__AVAILABLE DATA__
====

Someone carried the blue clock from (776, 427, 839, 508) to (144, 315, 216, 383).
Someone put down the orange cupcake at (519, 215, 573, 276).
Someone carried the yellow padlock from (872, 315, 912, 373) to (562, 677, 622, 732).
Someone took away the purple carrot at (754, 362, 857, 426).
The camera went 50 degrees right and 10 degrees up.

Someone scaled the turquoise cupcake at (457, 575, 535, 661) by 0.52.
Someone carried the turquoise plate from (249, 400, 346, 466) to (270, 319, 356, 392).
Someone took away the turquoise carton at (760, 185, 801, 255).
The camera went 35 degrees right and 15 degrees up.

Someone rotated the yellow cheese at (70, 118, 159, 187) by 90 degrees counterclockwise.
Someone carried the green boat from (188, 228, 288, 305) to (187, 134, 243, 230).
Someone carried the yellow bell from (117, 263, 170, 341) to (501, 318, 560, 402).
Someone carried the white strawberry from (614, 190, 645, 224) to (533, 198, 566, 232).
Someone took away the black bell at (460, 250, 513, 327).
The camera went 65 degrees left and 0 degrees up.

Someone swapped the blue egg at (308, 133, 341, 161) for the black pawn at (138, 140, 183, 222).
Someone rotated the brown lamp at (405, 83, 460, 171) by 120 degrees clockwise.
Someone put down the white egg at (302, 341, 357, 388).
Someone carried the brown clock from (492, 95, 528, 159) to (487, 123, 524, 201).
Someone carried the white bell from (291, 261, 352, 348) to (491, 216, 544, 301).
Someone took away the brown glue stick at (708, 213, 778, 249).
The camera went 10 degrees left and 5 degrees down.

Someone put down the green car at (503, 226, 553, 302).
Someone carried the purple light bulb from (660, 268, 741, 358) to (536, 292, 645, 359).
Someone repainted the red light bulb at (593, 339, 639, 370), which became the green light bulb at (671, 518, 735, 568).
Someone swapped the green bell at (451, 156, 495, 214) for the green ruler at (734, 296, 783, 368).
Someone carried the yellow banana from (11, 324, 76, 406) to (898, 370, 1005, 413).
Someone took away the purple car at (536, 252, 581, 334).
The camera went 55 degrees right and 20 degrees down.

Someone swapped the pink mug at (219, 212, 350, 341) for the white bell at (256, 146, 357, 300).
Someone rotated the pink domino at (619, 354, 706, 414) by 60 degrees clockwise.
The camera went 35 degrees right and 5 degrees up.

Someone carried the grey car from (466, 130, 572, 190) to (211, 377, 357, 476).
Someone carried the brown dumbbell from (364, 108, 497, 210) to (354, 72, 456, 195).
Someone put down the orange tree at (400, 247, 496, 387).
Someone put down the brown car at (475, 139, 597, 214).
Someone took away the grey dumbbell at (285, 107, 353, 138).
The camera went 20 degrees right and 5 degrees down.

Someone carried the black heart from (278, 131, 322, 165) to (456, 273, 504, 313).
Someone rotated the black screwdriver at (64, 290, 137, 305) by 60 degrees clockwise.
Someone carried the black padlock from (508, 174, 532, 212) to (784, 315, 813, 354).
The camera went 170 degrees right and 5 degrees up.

====

__YOUR ASSIGNMENT__
The lines from the start of the entries above through the line containing "Someone took away the purple carrot" are the ones to return, please; copy them exactly and include both ends.

__ANSWER FOR THIS EXERCISE__
Someone carried the blue clock from (776, 427, 839, 508) to (144, 315, 216, 383).
Someone put down the orange cupcake at (519, 215, 573, 276).
Someone carried the yellow padlock from (872, 315, 912, 373) to (562, 677, 622, 732).
Someone took away the purple carrot at (754, 362, 857, 426).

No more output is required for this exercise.